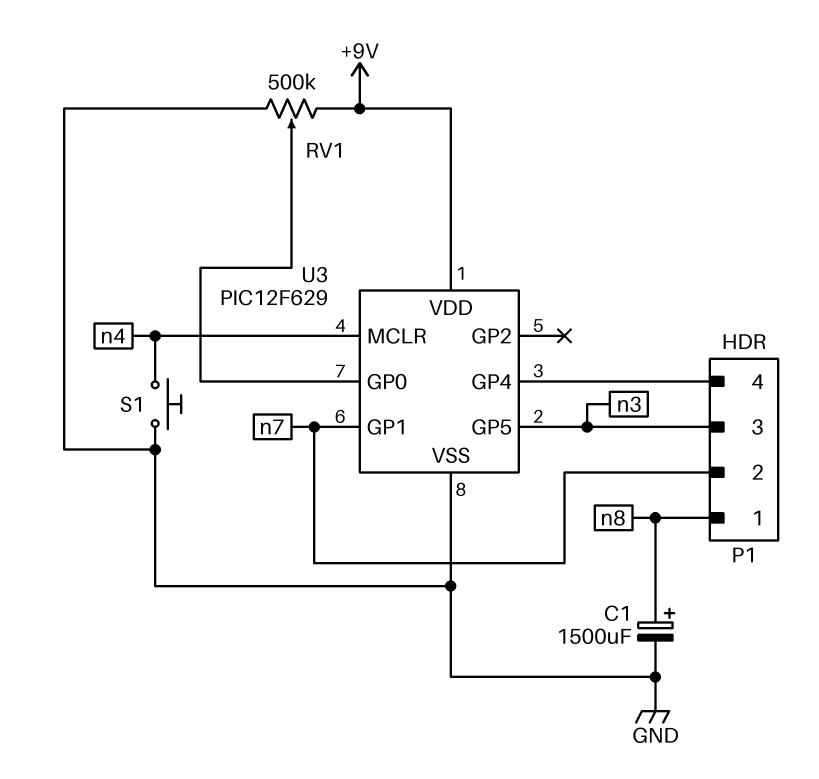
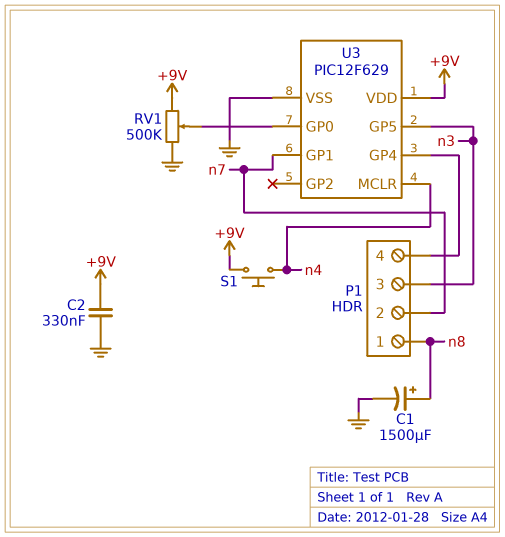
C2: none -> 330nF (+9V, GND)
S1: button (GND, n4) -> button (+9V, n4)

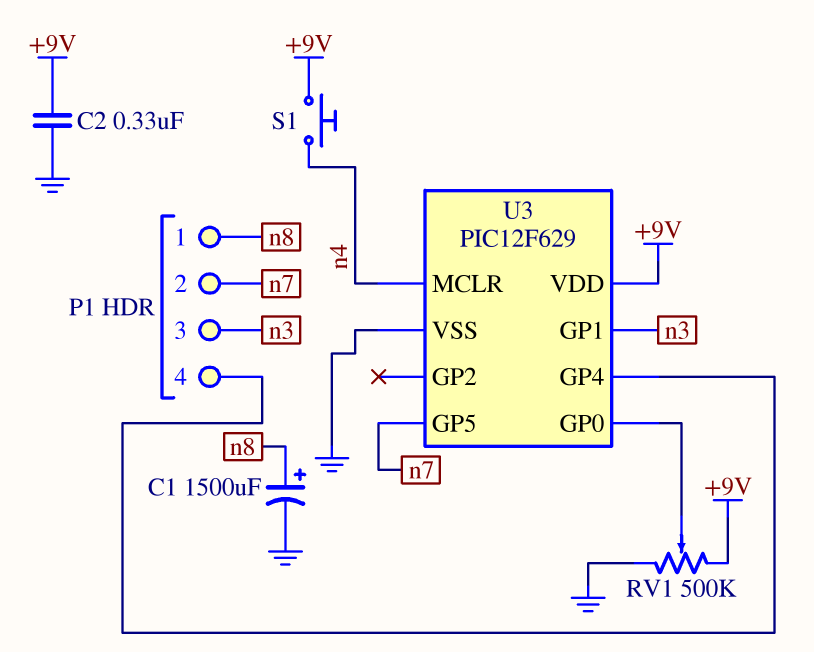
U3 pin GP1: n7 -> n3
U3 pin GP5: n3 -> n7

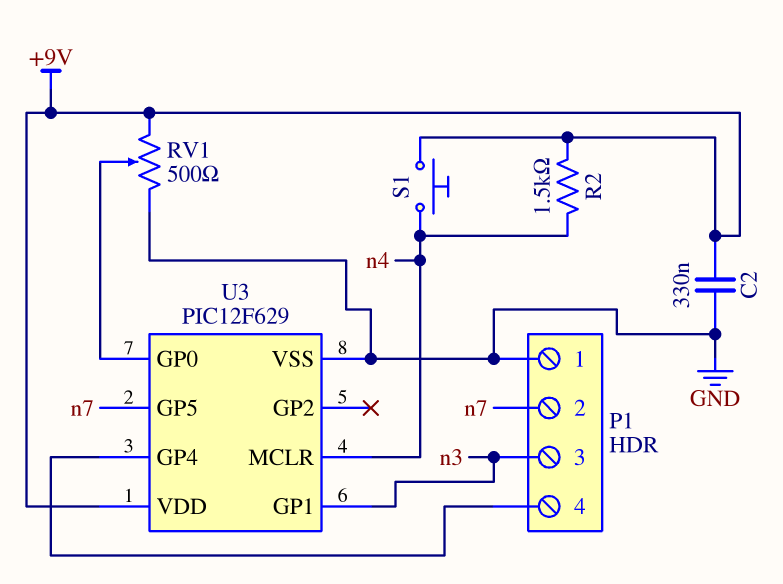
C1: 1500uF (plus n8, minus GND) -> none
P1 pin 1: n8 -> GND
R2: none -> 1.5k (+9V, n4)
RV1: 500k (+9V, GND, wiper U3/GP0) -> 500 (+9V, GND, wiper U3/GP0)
________________
### Your task
Quote, word for word, every line starting at the one that contains "R2: none -> 1.5k (+9V, n4)" and ending with the final line of the entries.

### The answer
R2: none -> 1.5k (+9V, n4)
RV1: 500k (+9V, GND, wiper U3/GP0) -> 500 (+9V, GND, wiper U3/GP0)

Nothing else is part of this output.